EXERCISE GOAL: Using the word "none" as the filter, copy each matching line from the records.

(Records from a dataset)
***
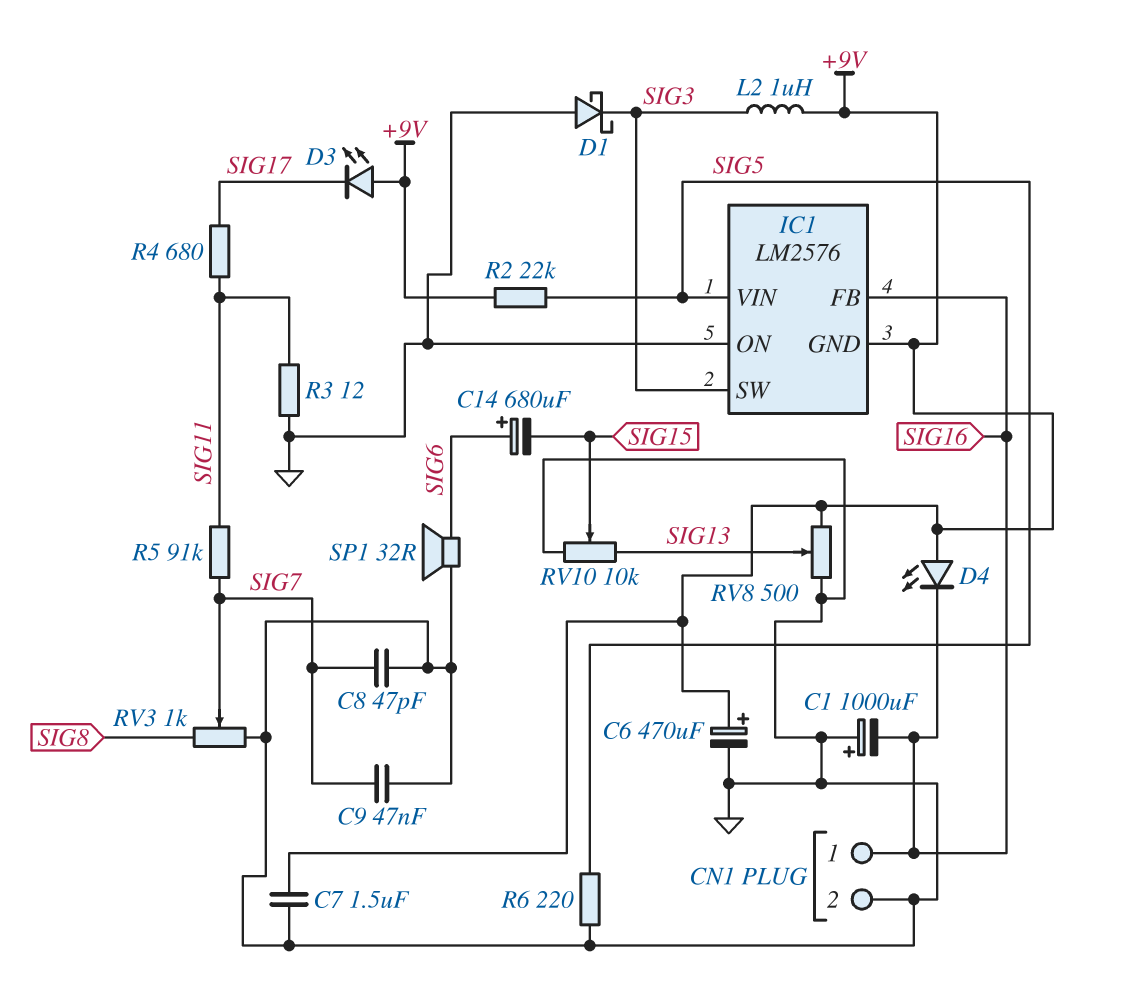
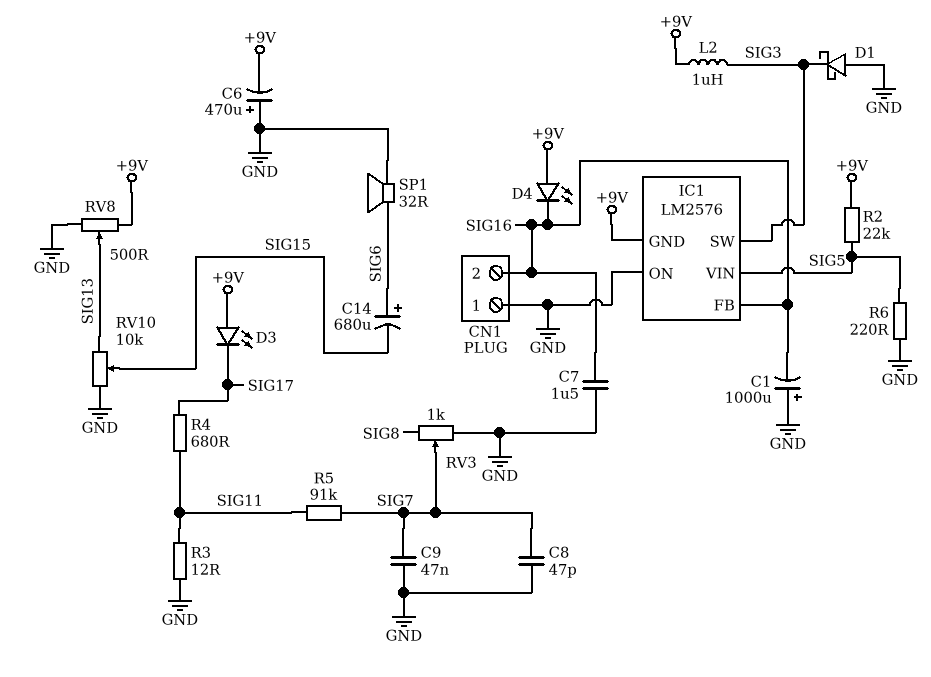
C6: 470uF (plus +9V, minus GND) -> 470uF (plus GND, minus +9V)
C7: 1.5uF (+9V, GND) -> 1.5uF (GND, SIG16)
CN1 pin 1: SIG16 -> GND
CN1 pin 2: GND -> SIG16

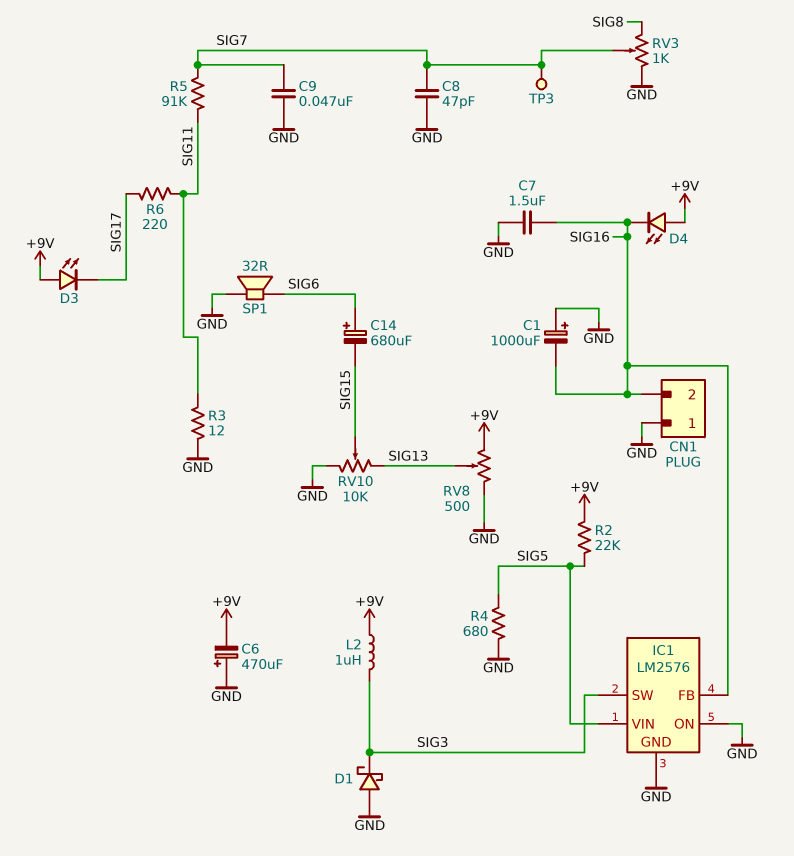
IC1 pin GND: +9V -> GND
R4: 680 (SIG11, SIG17) -> 680 (GND, SIG5)
R6: 220 (GND, SIG5) -> 220 (SIG11, SIG17)
TP3: none -> test point (SIG7)

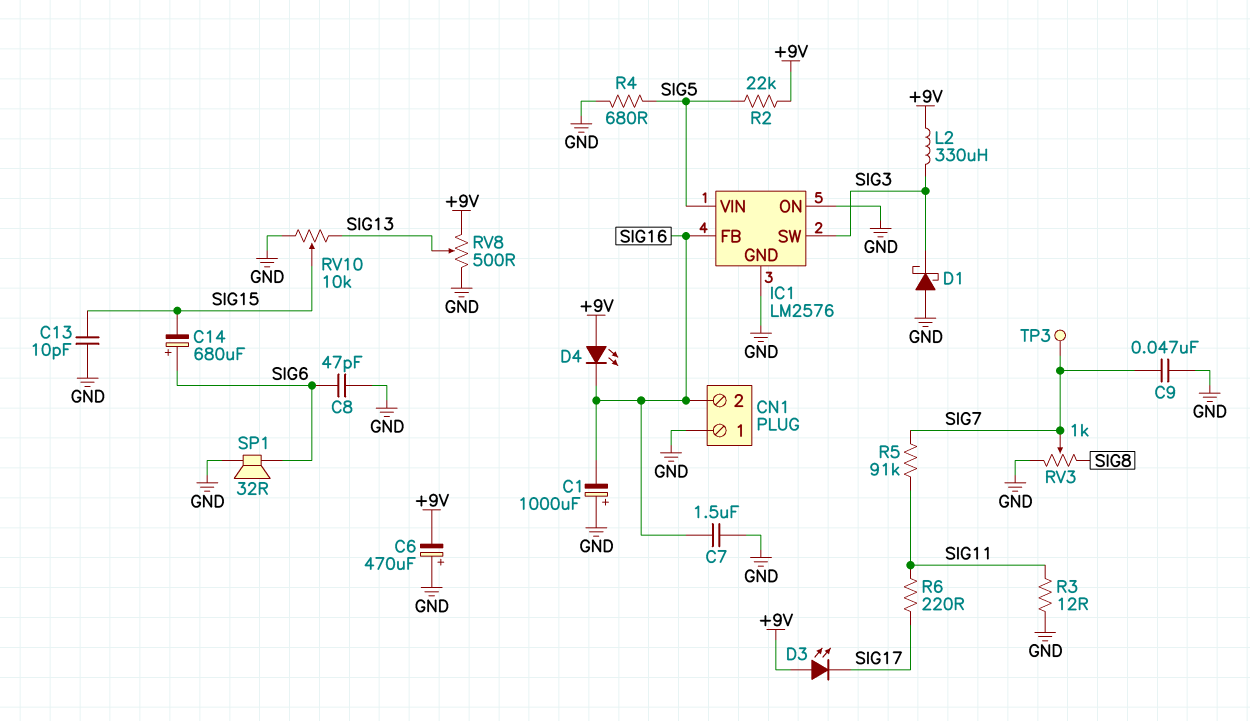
C8: 47pF (GND, SIG7) -> 47pF (GND, SIG6)
C13: none -> 10pF (GND, SIG15)
L2: 1uH (+9V, SIG3) -> 330uH (+9V, SIG3)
***
TASK OUTPUT:
TP3: none -> test point (SIG7)
C13: none -> 10pF (GND, SIG15)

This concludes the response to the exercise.